Each entry needs to appear again, retyped exactly as it is below.

_Spatial object tracking data_
- - -

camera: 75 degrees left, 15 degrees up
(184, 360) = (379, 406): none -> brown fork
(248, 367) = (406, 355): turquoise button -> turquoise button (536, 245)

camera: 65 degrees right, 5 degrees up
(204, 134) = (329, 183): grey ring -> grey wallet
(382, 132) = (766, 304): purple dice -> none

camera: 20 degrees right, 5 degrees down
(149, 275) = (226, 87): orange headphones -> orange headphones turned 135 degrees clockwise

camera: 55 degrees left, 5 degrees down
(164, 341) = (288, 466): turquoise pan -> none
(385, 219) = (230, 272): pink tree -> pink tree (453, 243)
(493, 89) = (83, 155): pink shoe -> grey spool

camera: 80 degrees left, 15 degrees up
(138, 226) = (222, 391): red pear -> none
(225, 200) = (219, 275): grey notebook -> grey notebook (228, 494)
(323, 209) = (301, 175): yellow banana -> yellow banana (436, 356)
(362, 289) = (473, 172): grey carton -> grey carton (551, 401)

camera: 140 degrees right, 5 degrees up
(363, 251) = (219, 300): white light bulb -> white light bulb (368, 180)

- - -

_Result of this task_
camera: 75 degrees left, 15 degrees up
(184, 360) = (379, 406): none -> brown fork
(248, 367) = (406, 355): turquoise button -> turquoise button (536, 245)

camera: 65 degrees right, 5 degrees up
(204, 134) = (329, 183): grey ring -> grey wallet
(382, 132) = (766, 304): purple dice -> none

camera: 20 degrees right, 5 degrees down
(149, 275) = (226, 87): orange headphones -> orange headphones turned 135 degrees clockwise

camera: 55 degrees left, 5 degrees down
(164, 341) = (288, 466): turquoise pan -> none
(385, 219) = (230, 272): pink tree -> pink tree (453, 243)
(493, 89) = (83, 155): pink shoe -> grey spool

camera: 80 degrees left, 15 degrees up
(138, 226) = (222, 391): red pear -> none
(225, 200) = (219, 275): grey notebook -> grey notebook (228, 494)
(323, 209) = (301, 175): yellow banana -> yellow banana (436, 356)
(362, 289) = (473, 172): grey carton -> grey carton (551, 401)

camera: 140 degrees right, 5 degrees up
(363, 251) = (219, 300): white light bulb -> white light bulb (368, 180)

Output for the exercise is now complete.